Written task:
Restate all the lines below word for word, but omit the pictures.

Excerpted records:
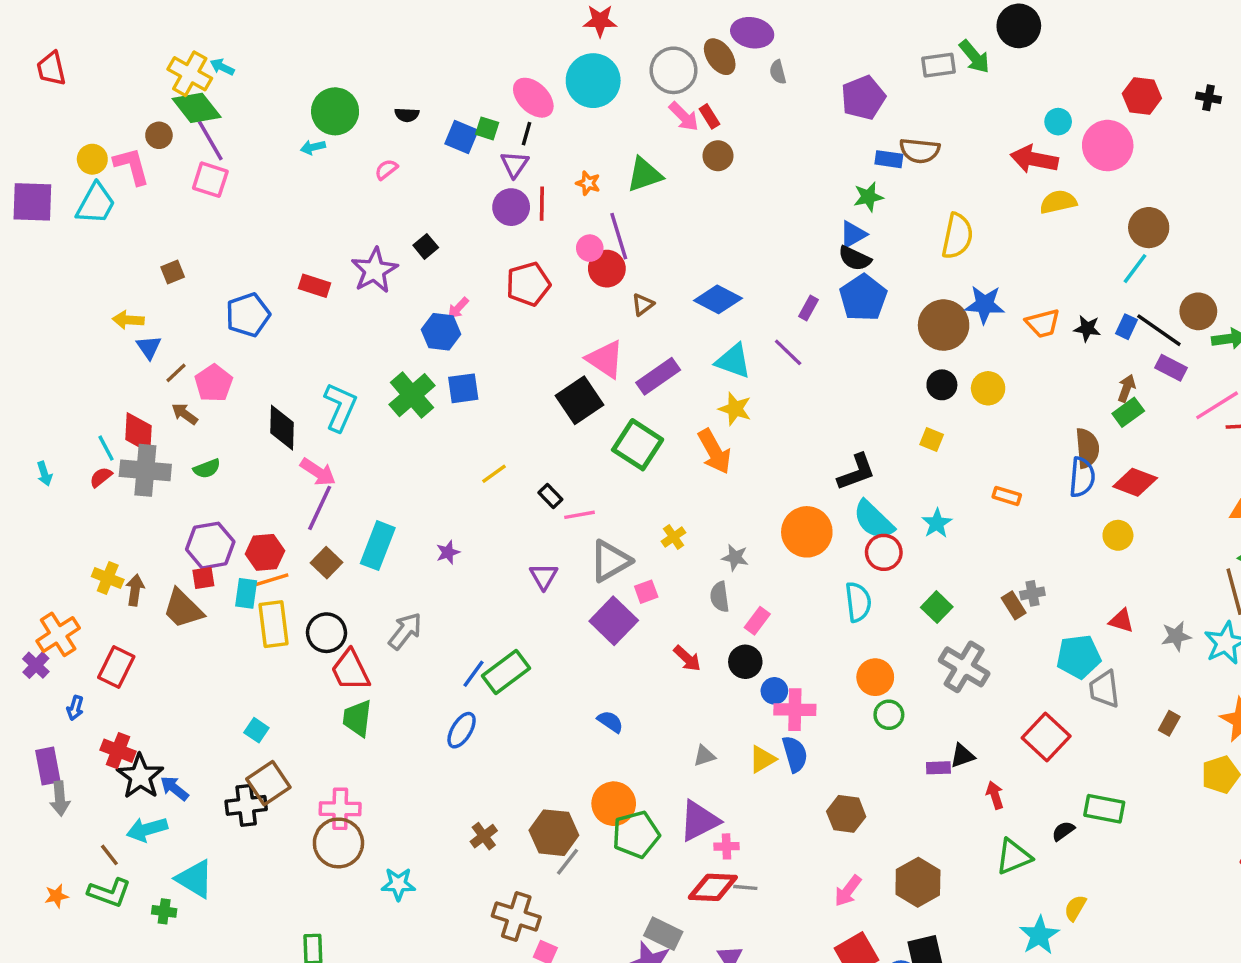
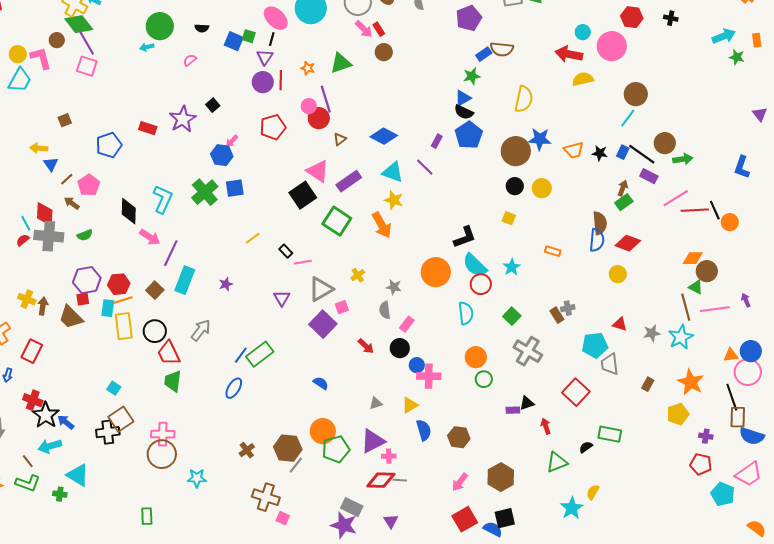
blue rectangle: (889, 159) -> (484, 54), turned -42
purple line: (320, 508) -> (171, 253), moved
blue semicircle: (795, 754) -> (424, 430), moved

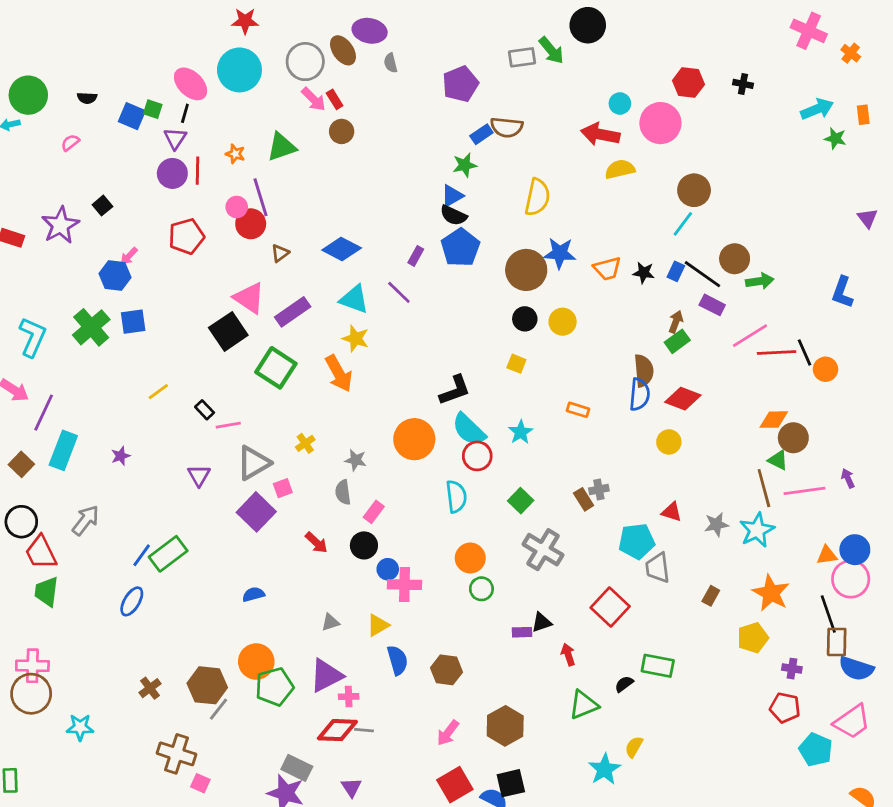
blue semicircle: (321, 383) -> (253, 594), turned -49

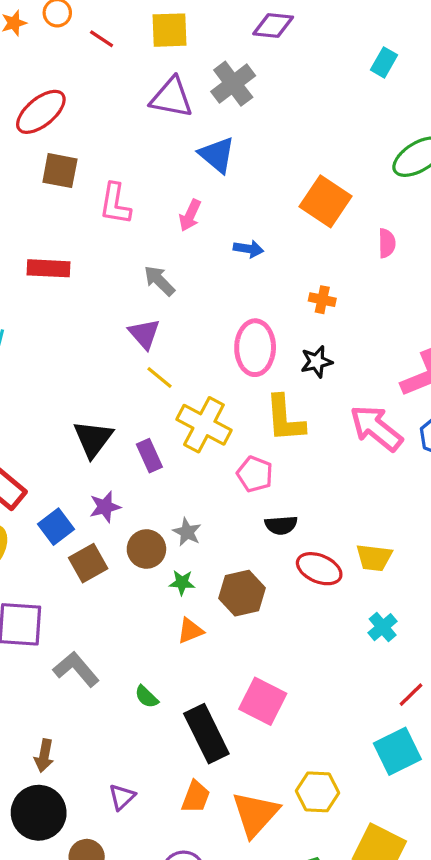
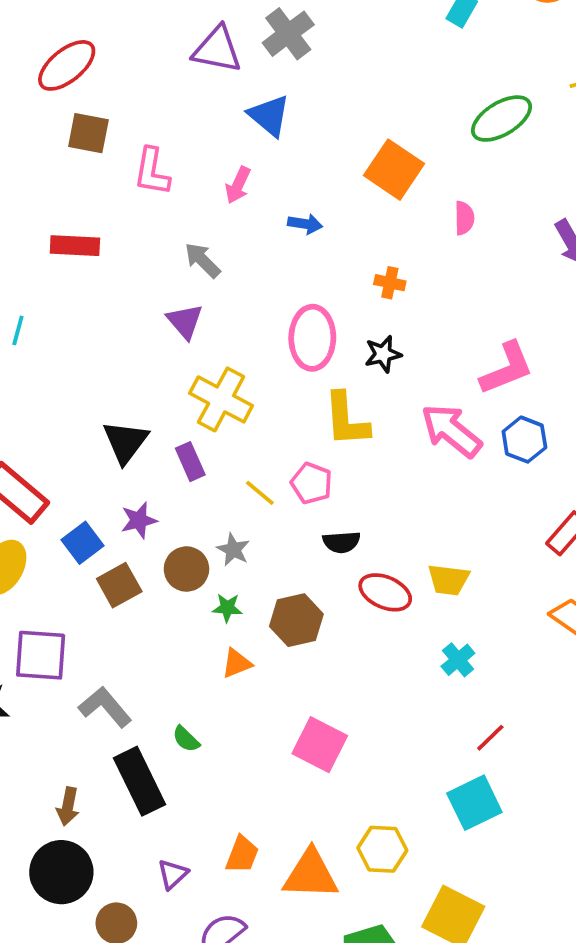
yellow line: (159, 377) -> (260, 493), moved
yellow cross: (204, 425) -> (221, 399), moved
black rectangle: (206, 734) -> (140, 781), moved
purple triangle: (122, 797) -> (173, 874), moved
orange triangle: (255, 814) -> (311, 874), turned 50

Result:
blue rectangle: (889, 159) -> (484, 54), turned -42
purple line: (320, 508) -> (171, 253), moved
blue semicircle: (795, 754) -> (424, 430), moved

blue semicircle: (321, 383) -> (253, 594), turned -49

yellow line: (159, 377) -> (260, 493), moved
yellow cross: (204, 425) -> (221, 399), moved
black rectangle: (206, 734) -> (140, 781), moved
purple triangle: (122, 797) -> (173, 874), moved
orange triangle: (255, 814) -> (311, 874), turned 50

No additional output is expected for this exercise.